━━━━━ Records for the task ━━━━━
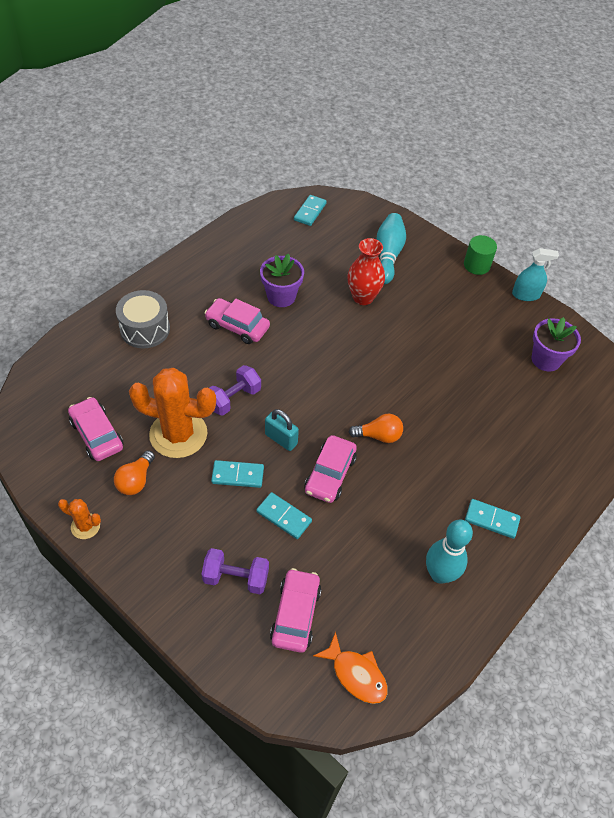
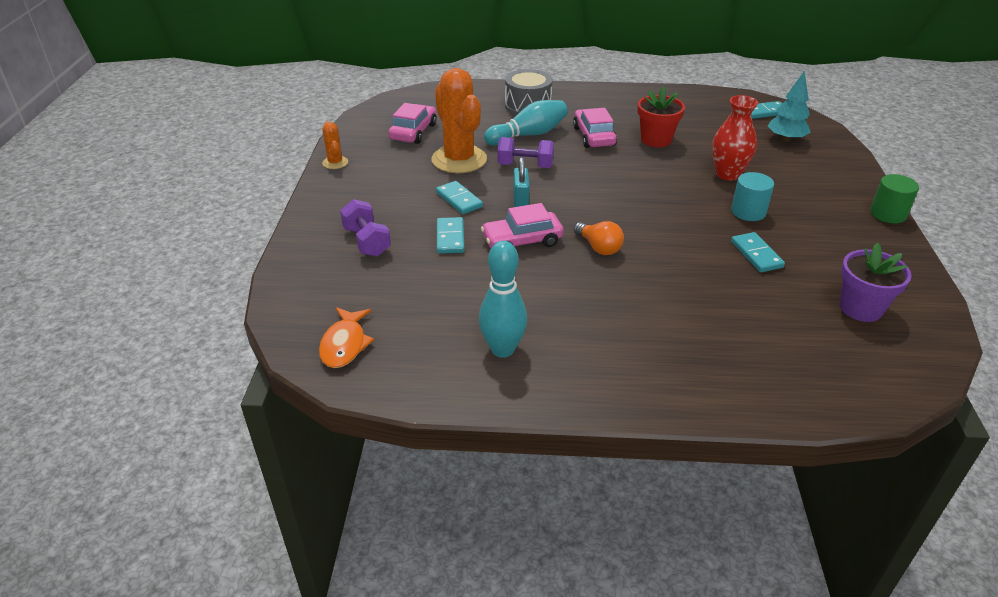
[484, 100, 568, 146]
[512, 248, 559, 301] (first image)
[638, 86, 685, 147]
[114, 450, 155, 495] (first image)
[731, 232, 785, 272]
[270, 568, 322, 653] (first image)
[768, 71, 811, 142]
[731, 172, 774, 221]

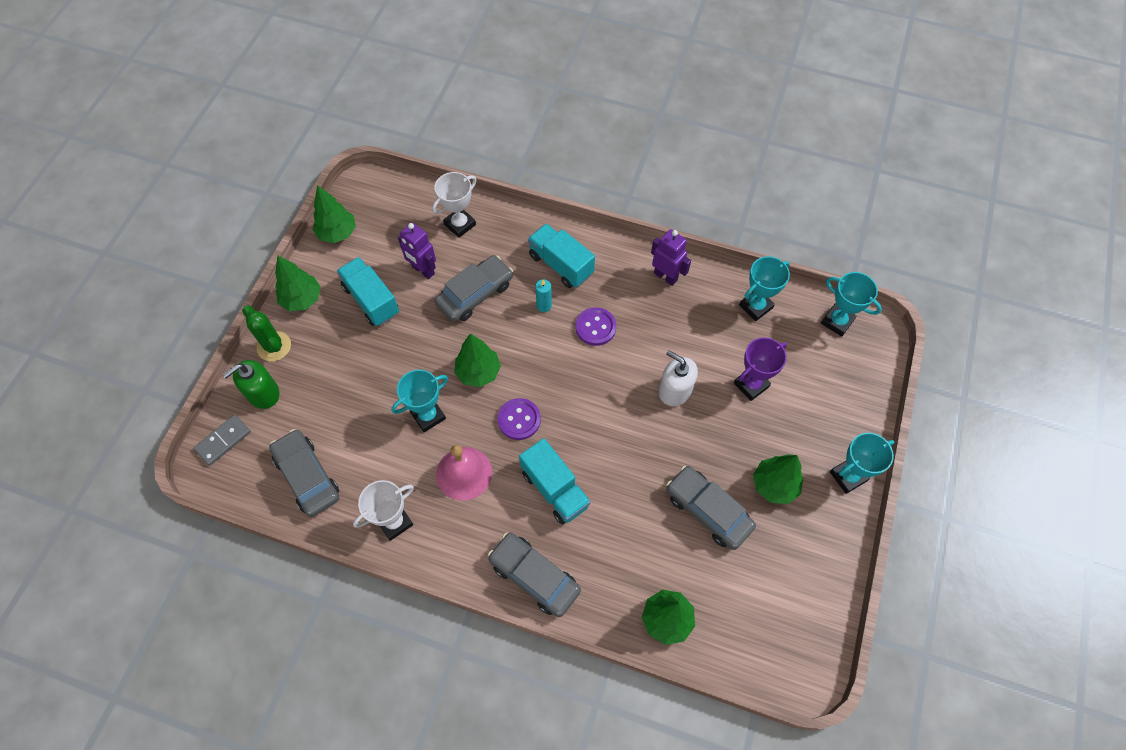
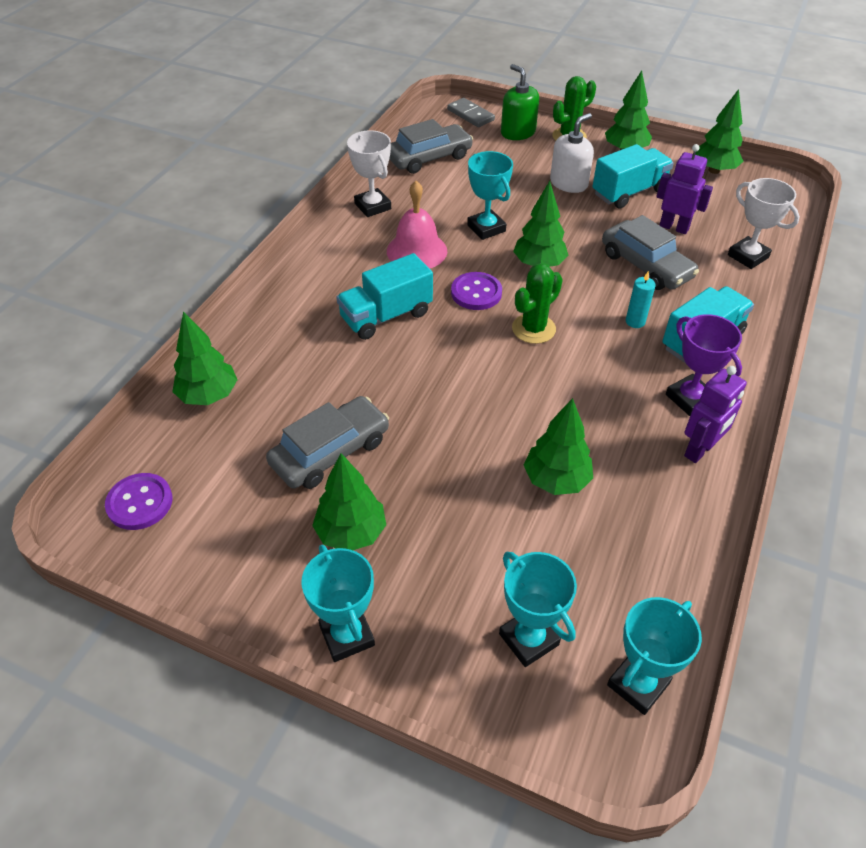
[656, 144, 713, 234]
[499, 552, 577, 667]
[105, 473, 173, 530]
[666, 314, 742, 416]
[550, 113, 594, 193]
[488, 533, 581, 617] (first image)
[512, 263, 563, 344]
[524, 398, 593, 495]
━━━━━
> **Task statement**
Repeat the data verbatim, excluding all pictures.

> **Reply to the task**
[484, 100, 568, 146]
[512, 248, 559, 301] (first image)
[638, 86, 685, 147]
[114, 450, 155, 495] (first image)
[731, 232, 785, 272]
[270, 568, 322, 653] (first image)
[768, 71, 811, 142]
[731, 172, 774, 221]

[656, 144, 713, 234]
[499, 552, 577, 667]
[105, 473, 173, 530]
[666, 314, 742, 416]
[550, 113, 594, 193]
[488, 533, 581, 617] (first image)
[512, 263, 563, 344]
[524, 398, 593, 495]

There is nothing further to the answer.